== What to do ==
An exact reproduction of the records is required, with all images left out.

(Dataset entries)
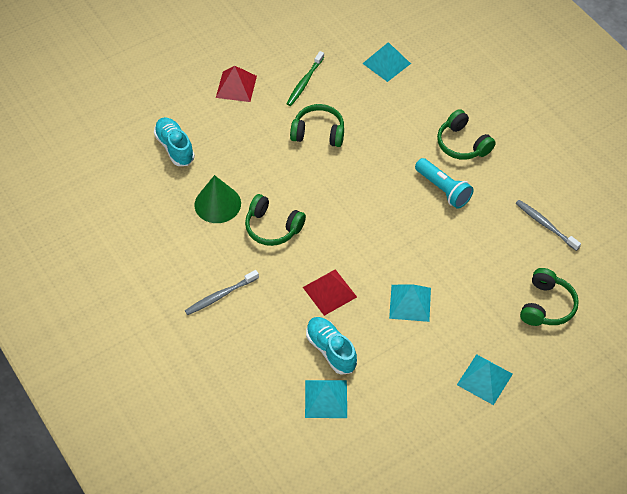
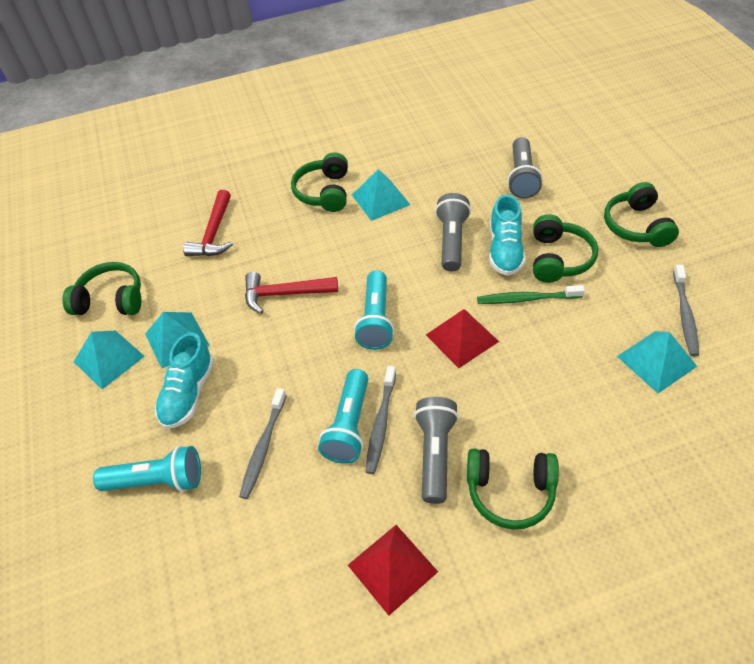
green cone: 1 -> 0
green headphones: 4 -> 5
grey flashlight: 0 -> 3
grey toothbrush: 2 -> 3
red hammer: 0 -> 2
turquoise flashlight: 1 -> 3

== Reply to the task ==
green cone: 1 -> 0
green headphones: 4 -> 5
grey flashlight: 0 -> 3
grey toothbrush: 2 -> 3
red hammer: 0 -> 2
turquoise flashlight: 1 -> 3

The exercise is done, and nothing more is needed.